▶ **Dataset records**:

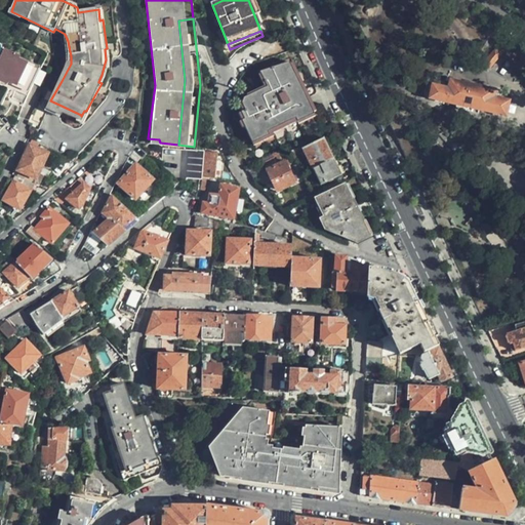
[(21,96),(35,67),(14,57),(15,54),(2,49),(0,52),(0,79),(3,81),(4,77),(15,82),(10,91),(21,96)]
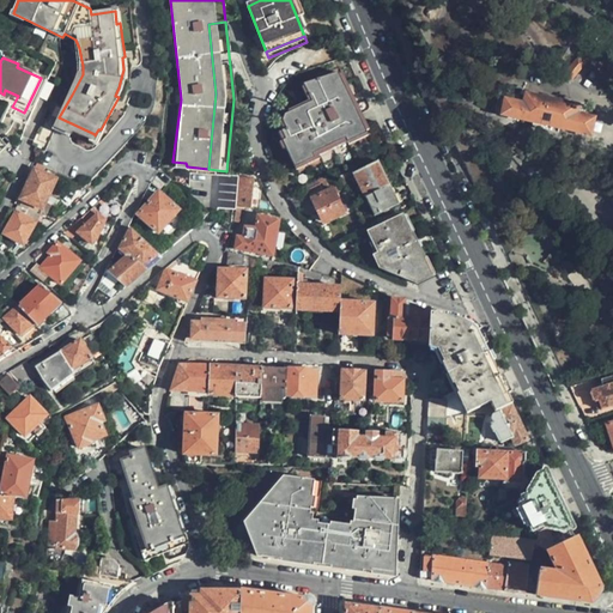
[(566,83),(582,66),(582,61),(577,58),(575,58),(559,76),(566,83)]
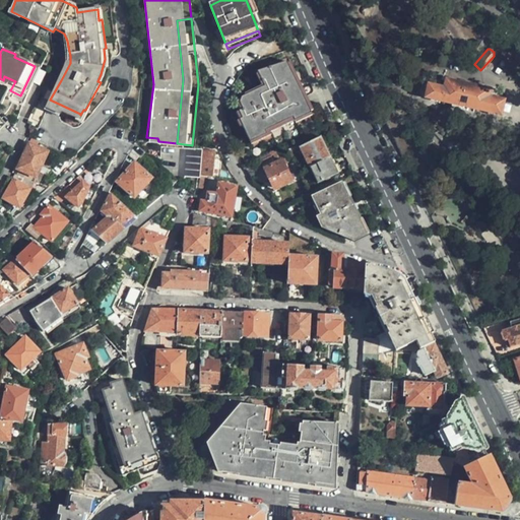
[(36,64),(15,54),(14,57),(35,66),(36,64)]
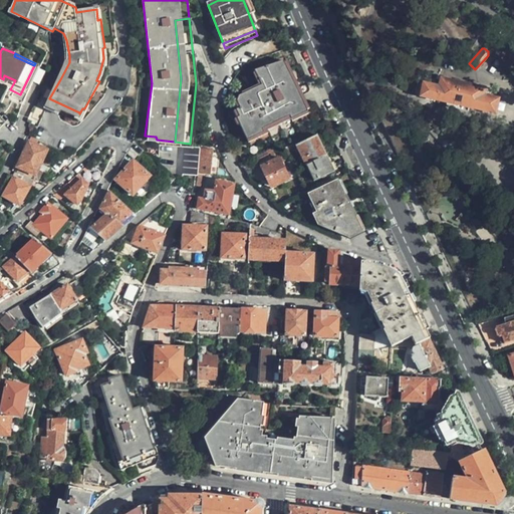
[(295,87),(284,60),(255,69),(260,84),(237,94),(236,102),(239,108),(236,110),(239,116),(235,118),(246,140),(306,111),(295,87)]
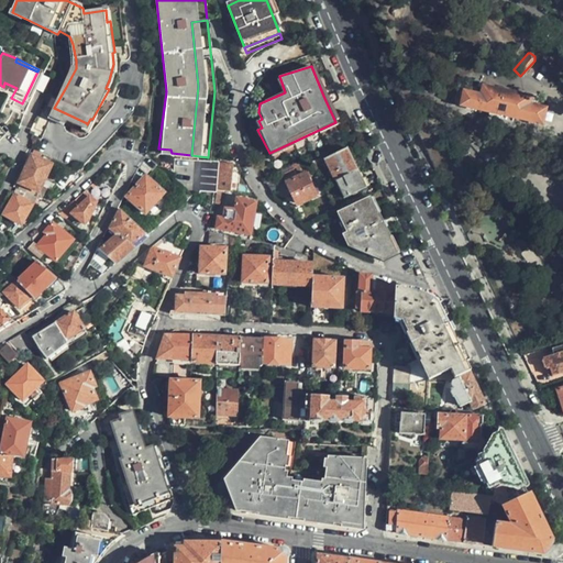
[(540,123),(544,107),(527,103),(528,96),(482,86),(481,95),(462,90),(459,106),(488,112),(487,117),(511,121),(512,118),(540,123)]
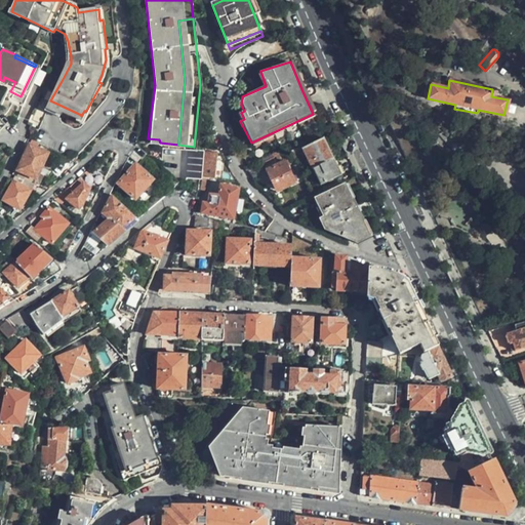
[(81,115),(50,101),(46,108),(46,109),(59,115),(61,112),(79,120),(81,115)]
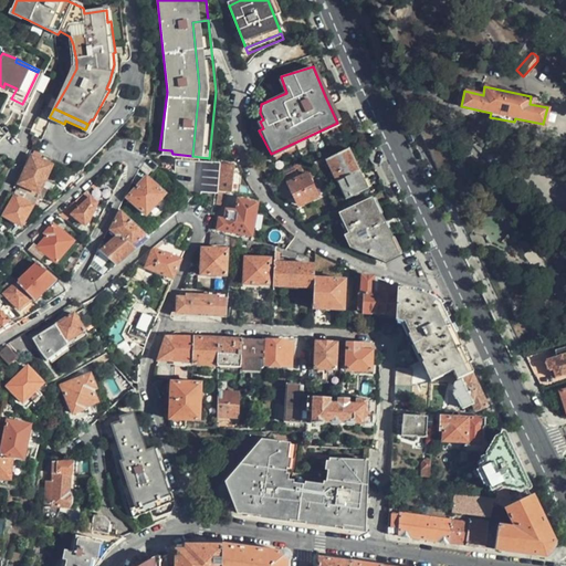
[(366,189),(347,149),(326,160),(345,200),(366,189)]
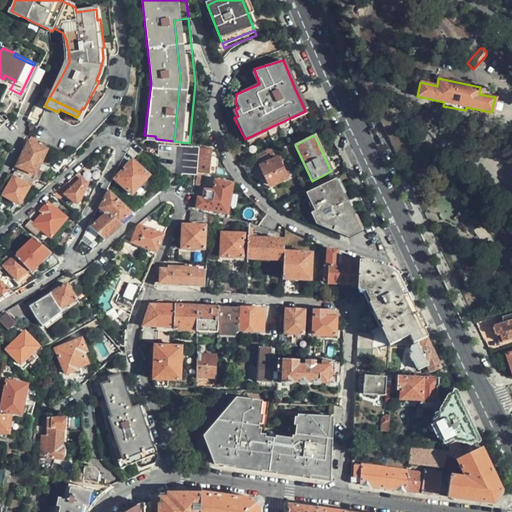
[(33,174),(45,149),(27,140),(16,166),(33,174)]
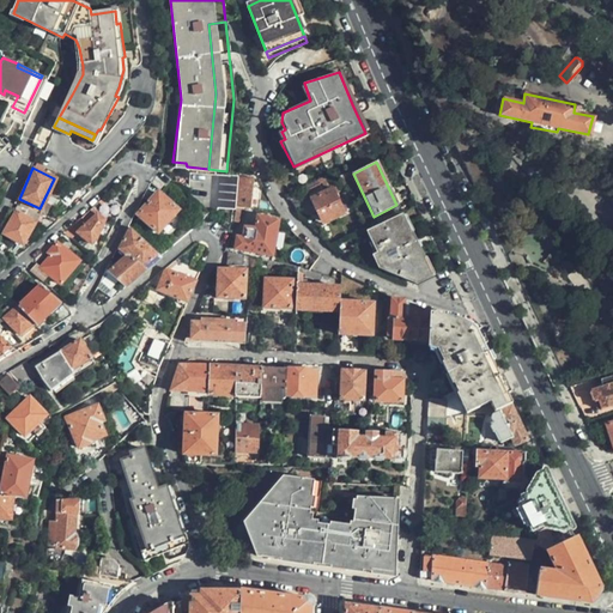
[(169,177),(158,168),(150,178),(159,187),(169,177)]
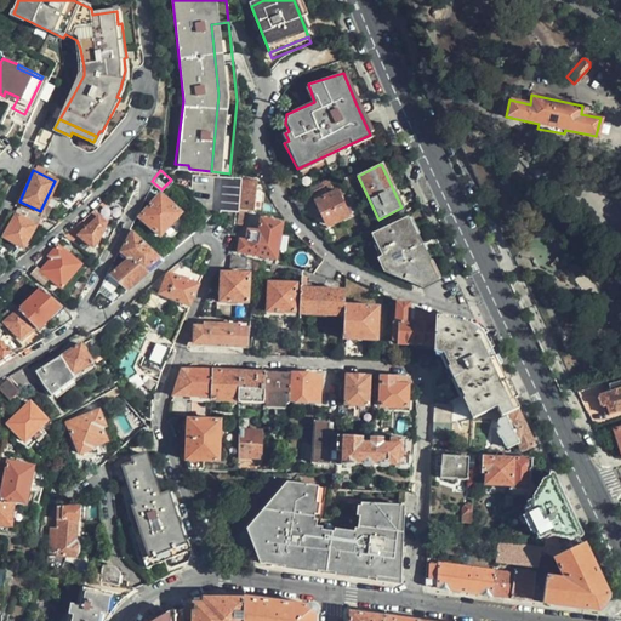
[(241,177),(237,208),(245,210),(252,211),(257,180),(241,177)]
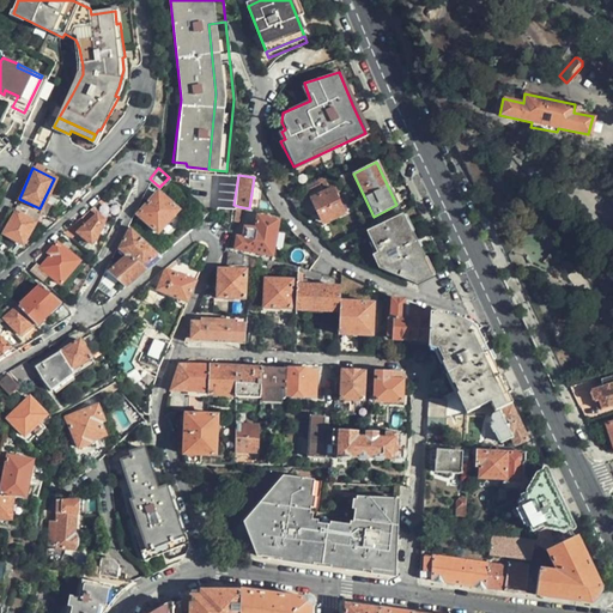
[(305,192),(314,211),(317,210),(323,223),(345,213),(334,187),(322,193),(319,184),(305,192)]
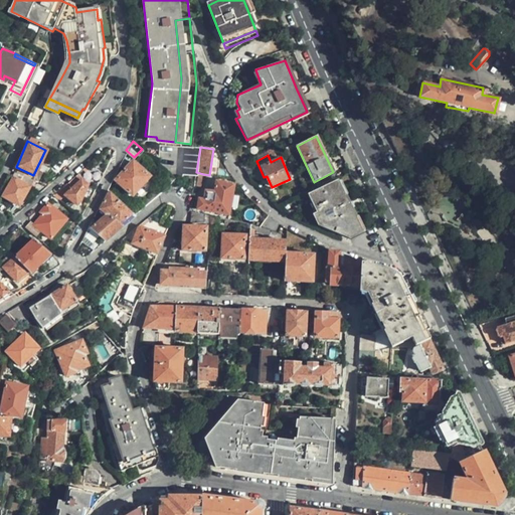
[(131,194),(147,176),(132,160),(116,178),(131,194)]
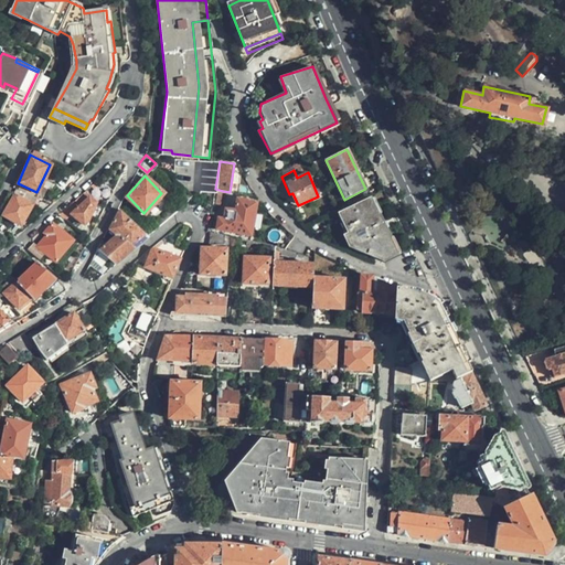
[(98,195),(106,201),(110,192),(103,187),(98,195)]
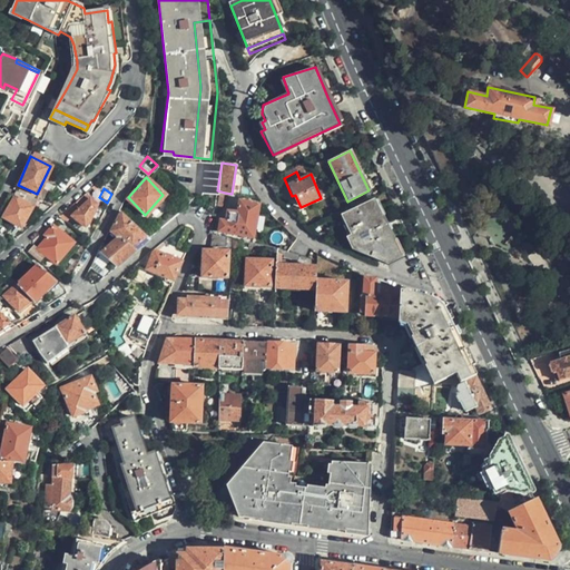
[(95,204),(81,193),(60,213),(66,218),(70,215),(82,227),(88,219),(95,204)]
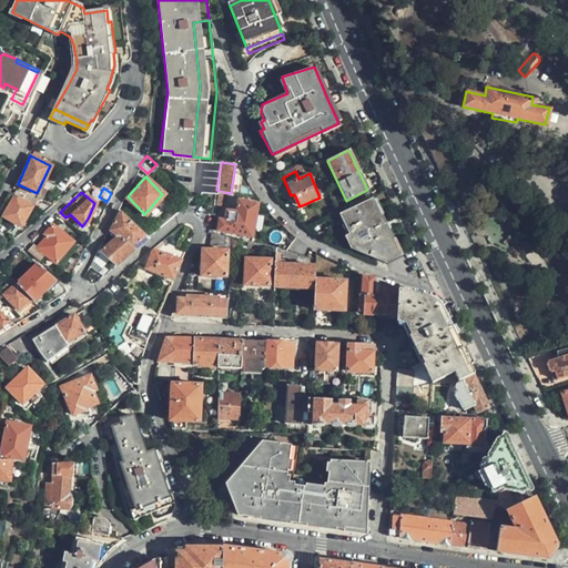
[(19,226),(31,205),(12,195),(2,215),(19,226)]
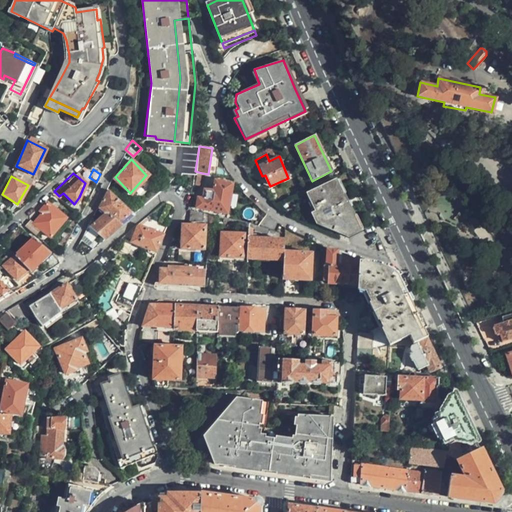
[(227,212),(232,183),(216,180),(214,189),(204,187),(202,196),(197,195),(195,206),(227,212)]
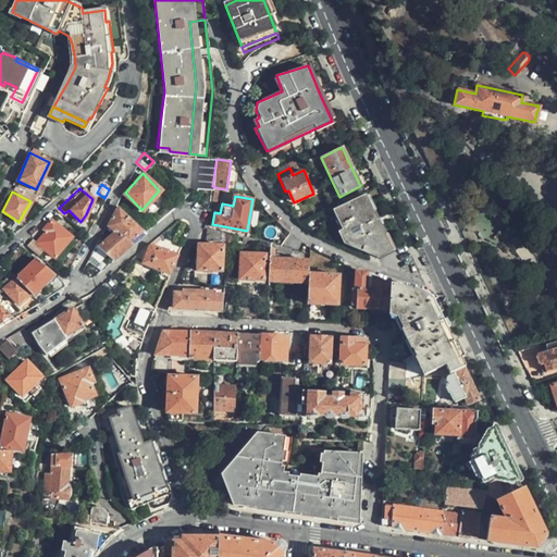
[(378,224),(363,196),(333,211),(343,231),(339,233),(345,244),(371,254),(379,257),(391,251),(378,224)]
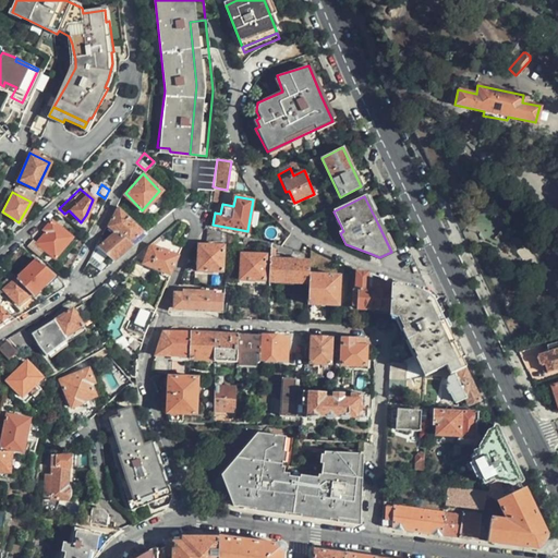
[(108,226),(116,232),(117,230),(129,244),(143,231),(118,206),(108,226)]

▶ **Problem description**: Repeat the material above exactly; pictures do not belong in the copy.

▶ **Exercise output**:
[(21,96),(35,67),(14,57),(15,54),(2,49),(0,52),(0,79),(3,81),(4,77),(15,82),(10,91),(21,96)]
[(566,83),(582,66),(582,61),(577,58),(575,58),(559,76),(566,83)]
[(36,64),(15,54),(14,57),(35,66),(36,64)]
[(295,87),(284,60),(255,69),(260,84),(237,94),(236,102),(239,108),(236,110),(239,116),(235,118),(246,140),(306,111),(295,87)]
[(540,123),(544,107),(527,103),(528,96),(482,86),(481,95),(462,90),(459,106),(488,112),(487,117),(511,121),(512,118),(540,123)]
[(81,115),(50,101),(46,108),(46,109),(59,115),(61,112),(79,120),(81,115)]
[(366,189),(347,149),(326,160),(345,200),(366,189)]
[(33,174),(45,149),(27,140),(16,166),(33,174)]
[(169,177),(158,168),(150,178),(159,187),(169,177)]
[(241,177),(237,208),(245,210),(252,211),(257,180),(241,177)]
[(305,192),(314,211),(317,210),(323,223),(345,213),(334,187),(322,193),(319,184),(305,192)]
[(131,194),(147,176),(132,160),(116,178),(131,194)]
[(98,195),(106,201),(110,192),(103,187),(98,195)]
[(95,204),(81,193),(60,213),(66,218),(70,215),(82,227),(88,219),(95,204)]
[(19,226),(31,205),(12,195),(2,215),(19,226)]
[(227,212),(232,183),(216,180),(214,189),(204,187),(202,196),(197,195),(195,206),(227,212)]
[(378,224),(363,196),(333,211),(343,231),(339,233),(345,244),(371,254),(379,257),(391,251),(378,224)]
[(108,226),(116,232),(117,230),(129,244),(143,231),(118,206),(108,226)]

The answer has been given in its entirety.